## Requirement
Pictures aside, repeat all the entries below exactly as they appear.

Scene change data:
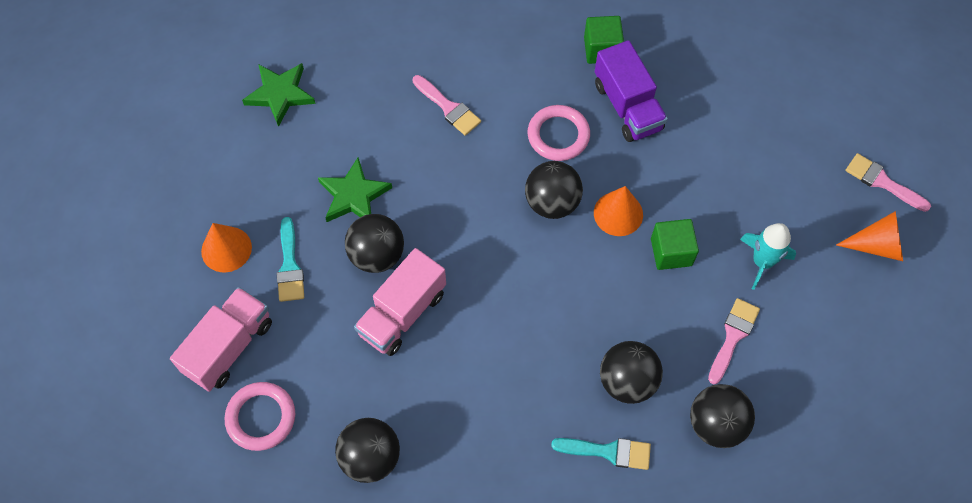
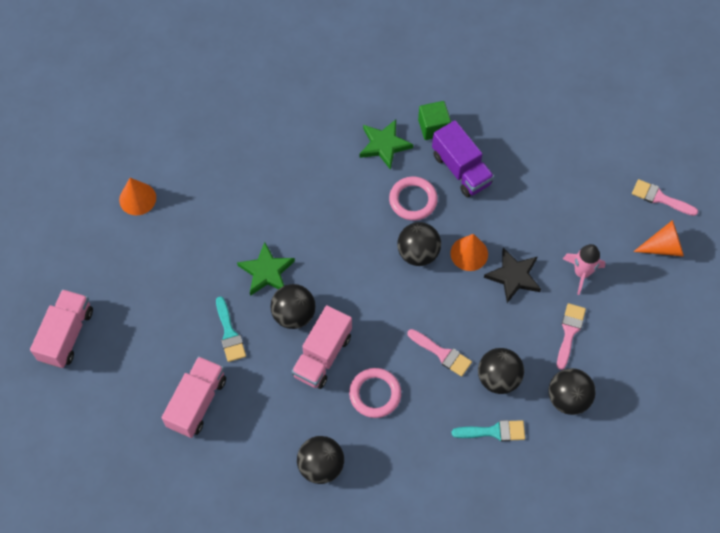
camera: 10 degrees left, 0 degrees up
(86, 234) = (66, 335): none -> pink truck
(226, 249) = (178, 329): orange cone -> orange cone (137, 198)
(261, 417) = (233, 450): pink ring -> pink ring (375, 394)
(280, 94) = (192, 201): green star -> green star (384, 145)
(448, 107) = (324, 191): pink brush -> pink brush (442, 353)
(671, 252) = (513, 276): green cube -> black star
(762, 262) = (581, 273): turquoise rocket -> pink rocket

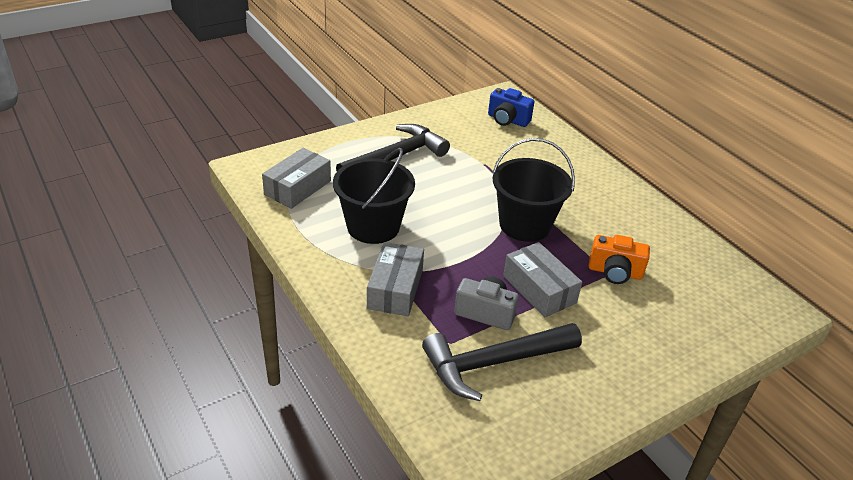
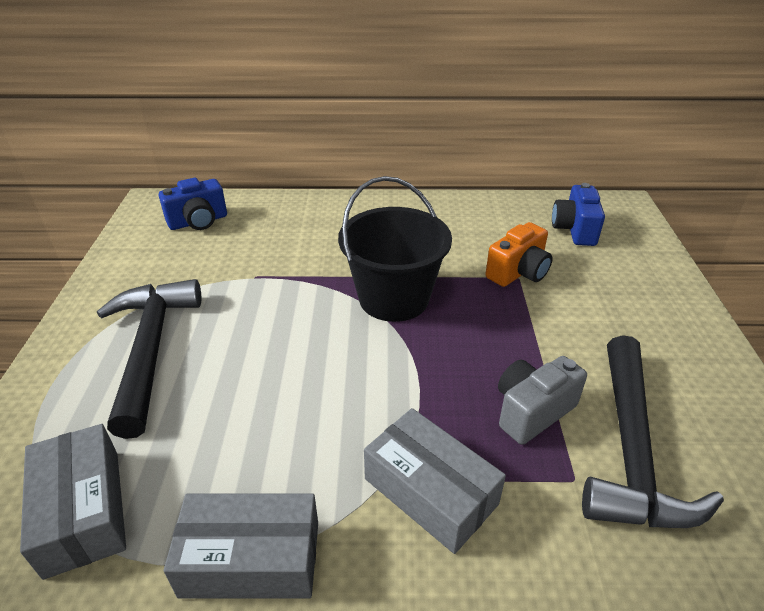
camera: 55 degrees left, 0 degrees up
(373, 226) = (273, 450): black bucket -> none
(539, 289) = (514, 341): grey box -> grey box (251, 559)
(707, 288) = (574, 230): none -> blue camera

## Result below
camera: 10 degrees left, 0 degrees up
(86, 234) = (66, 335): none -> pink truck
(226, 249) = (178, 329): orange cone -> orange cone (137, 198)
(261, 417) = (233, 450): pink ring -> pink ring (375, 394)
(280, 94) = (192, 201): green star -> green star (384, 145)
(448, 107) = (324, 191): pink brush -> pink brush (442, 353)
(671, 252) = (513, 276): green cube -> black star
(762, 262) = (581, 273): turquoise rocket -> pink rocket

camera: 55 degrees left, 0 degrees up
(373, 226) = (273, 450): black bucket -> none
(539, 289) = (514, 341): grey box -> grey box (251, 559)
(707, 288) = (574, 230): none -> blue camera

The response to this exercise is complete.